▶ [ASSIGNED TASK]
Return each line of the material below exactly. Begin at the first and end on the line with "blue flashlight [471,367,583,494] -> none".
::: ENTRIES PROVIDED :::
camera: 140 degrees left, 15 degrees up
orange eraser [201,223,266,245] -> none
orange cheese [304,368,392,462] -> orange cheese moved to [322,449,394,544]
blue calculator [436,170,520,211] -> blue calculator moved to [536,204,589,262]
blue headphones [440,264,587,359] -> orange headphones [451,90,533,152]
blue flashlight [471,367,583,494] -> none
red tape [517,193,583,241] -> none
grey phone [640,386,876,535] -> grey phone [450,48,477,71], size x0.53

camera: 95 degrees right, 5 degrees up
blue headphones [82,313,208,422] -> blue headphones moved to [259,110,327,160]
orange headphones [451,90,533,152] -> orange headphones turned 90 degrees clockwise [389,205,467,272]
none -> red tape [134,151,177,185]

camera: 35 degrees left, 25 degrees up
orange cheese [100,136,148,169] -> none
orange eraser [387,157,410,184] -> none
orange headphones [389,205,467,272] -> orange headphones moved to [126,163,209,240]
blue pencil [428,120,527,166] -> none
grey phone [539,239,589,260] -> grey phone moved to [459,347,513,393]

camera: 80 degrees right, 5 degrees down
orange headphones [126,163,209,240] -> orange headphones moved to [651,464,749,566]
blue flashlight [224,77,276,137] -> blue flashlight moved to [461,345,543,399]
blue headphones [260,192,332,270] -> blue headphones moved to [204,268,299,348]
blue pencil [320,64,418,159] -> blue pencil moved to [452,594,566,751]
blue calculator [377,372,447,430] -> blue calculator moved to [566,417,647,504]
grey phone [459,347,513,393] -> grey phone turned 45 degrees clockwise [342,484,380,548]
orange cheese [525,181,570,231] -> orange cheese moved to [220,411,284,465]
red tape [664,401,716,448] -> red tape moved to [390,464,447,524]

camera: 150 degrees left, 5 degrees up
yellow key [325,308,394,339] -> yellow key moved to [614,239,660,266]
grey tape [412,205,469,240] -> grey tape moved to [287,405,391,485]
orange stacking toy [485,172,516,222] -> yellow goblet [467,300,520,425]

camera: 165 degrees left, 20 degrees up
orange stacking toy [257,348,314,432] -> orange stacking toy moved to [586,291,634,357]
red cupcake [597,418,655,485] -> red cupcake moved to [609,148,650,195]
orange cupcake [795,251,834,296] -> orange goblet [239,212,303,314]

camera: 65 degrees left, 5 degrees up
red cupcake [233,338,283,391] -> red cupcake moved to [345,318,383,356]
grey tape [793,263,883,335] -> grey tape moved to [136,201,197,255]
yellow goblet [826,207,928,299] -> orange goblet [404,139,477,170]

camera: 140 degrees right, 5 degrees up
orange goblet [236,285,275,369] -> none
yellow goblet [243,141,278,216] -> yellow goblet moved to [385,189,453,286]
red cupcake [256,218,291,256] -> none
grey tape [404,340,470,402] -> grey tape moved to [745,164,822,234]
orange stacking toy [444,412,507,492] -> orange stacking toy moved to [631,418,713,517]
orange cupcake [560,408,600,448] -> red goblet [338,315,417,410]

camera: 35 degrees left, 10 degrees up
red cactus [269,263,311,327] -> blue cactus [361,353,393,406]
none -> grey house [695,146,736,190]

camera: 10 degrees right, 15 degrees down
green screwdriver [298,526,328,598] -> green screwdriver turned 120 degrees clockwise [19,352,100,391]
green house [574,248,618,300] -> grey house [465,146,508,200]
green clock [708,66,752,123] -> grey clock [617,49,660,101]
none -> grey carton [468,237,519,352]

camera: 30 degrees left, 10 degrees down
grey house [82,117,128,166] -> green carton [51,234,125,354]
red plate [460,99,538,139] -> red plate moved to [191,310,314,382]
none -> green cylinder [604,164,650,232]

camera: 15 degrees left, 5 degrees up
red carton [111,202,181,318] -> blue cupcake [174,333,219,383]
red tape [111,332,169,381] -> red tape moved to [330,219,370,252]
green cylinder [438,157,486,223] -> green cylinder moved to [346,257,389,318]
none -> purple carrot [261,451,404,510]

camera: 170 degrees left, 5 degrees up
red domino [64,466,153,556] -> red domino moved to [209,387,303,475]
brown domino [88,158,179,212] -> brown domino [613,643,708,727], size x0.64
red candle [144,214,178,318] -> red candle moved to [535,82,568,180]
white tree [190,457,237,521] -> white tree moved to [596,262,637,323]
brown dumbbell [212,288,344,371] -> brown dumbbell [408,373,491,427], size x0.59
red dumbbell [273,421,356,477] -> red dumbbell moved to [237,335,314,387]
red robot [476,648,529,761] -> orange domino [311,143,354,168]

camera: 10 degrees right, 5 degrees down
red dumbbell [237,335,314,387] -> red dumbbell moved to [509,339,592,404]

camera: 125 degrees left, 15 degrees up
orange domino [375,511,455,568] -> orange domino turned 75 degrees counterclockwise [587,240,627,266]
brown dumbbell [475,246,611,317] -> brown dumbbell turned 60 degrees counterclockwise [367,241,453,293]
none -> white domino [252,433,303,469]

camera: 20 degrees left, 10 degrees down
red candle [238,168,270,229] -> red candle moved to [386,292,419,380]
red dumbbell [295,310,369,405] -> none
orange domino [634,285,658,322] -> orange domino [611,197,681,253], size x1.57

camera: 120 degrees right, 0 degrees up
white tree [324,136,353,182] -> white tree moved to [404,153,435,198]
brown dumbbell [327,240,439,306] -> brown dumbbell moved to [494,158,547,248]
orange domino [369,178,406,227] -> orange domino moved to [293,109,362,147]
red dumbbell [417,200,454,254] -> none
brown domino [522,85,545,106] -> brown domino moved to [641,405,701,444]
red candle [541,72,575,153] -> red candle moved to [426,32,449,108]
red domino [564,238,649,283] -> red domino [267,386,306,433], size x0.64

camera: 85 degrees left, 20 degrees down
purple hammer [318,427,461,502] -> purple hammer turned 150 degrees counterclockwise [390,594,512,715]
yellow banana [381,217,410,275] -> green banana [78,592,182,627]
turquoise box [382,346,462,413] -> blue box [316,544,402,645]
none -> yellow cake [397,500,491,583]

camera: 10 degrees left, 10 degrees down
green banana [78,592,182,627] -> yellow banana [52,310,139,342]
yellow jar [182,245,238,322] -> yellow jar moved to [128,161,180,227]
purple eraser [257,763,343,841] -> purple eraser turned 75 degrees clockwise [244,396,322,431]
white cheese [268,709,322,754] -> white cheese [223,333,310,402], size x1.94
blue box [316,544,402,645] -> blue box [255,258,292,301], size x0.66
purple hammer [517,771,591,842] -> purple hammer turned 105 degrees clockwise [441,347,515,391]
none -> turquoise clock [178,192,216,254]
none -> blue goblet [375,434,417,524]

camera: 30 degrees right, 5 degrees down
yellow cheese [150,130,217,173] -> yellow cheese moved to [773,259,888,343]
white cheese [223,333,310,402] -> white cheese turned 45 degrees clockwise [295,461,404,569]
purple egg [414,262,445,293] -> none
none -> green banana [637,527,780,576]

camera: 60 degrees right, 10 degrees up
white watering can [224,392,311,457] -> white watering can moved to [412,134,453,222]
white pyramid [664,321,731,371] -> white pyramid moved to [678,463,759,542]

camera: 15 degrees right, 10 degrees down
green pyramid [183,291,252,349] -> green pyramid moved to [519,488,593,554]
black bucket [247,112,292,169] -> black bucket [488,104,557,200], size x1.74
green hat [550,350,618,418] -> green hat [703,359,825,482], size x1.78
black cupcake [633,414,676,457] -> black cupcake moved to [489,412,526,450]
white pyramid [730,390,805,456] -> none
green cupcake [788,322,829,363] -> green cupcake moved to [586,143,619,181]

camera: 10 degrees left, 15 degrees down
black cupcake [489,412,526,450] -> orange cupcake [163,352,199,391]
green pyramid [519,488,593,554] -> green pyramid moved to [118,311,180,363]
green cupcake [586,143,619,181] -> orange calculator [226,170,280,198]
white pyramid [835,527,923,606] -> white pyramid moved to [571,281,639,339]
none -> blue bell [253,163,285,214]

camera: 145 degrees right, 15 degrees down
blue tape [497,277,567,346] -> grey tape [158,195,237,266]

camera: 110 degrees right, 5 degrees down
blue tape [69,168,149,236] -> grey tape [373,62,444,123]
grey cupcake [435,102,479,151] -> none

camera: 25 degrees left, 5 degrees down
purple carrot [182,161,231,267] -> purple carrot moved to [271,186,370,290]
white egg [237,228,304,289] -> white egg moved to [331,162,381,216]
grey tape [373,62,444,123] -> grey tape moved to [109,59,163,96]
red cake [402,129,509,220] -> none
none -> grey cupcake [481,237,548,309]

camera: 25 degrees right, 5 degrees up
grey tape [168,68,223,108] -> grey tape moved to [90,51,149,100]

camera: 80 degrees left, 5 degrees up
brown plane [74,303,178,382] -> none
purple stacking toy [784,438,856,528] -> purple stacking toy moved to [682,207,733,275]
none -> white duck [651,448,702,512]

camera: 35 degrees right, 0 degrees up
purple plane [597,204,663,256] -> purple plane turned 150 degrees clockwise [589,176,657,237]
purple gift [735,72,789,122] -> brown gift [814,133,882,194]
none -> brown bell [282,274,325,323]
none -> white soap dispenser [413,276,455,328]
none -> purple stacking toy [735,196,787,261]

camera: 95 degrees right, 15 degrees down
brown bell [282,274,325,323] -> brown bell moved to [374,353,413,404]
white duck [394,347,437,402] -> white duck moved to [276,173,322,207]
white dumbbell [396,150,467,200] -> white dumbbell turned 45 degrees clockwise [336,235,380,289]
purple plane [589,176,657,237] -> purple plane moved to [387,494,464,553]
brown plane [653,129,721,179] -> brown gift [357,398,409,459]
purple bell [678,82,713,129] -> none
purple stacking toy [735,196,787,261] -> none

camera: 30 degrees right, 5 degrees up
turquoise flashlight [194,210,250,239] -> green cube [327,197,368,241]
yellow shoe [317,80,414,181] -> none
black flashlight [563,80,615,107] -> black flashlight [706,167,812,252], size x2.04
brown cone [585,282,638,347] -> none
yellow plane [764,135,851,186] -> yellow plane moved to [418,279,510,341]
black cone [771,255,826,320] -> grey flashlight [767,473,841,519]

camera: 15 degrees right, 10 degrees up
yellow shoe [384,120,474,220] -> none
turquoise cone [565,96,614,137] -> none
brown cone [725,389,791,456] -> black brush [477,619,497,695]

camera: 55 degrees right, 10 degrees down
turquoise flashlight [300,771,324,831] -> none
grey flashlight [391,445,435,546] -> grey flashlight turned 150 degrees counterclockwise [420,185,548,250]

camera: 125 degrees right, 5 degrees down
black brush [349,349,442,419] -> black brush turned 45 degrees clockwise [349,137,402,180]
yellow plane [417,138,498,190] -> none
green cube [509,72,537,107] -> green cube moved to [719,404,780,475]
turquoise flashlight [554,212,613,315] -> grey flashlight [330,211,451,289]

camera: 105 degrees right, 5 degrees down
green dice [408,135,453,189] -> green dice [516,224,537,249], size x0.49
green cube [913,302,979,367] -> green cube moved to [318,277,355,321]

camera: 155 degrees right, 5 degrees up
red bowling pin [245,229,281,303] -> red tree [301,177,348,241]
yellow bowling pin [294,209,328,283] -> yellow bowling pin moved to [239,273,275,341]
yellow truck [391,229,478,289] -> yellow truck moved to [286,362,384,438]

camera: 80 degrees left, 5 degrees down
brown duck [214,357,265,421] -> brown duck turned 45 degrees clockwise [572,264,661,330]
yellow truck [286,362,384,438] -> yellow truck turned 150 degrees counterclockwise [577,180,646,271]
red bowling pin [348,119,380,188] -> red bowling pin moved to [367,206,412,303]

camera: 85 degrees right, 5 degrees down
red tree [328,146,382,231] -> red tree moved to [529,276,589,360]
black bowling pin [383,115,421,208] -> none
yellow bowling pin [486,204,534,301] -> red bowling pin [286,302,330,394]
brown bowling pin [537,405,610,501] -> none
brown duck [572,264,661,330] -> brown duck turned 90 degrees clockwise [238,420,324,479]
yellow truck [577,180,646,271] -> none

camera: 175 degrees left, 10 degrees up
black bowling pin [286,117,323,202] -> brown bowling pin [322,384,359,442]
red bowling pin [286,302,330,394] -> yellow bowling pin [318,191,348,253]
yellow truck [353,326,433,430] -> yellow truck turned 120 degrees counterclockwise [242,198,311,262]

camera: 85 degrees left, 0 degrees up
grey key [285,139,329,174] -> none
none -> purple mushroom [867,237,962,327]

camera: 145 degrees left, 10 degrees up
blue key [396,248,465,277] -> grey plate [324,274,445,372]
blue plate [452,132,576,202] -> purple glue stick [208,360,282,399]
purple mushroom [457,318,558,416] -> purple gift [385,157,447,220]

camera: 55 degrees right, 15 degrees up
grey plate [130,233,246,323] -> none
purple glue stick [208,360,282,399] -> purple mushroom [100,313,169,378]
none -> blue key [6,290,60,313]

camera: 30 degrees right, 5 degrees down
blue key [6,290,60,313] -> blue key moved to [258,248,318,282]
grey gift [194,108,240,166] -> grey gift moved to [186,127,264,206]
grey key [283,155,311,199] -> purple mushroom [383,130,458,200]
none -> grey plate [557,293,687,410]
:::
▶ [RESPONSE TO THIS TASK]
camera: 140 degrees left, 15 degrees up
orange eraser [201,223,266,245] -> none
orange cheese [304,368,392,462] -> orange cheese moved to [322,449,394,544]
blue calculator [436,170,520,211] -> blue calculator moved to [536,204,589,262]
blue headphones [440,264,587,359] -> orange headphones [451,90,533,152]
blue flashlight [471,367,583,494] -> none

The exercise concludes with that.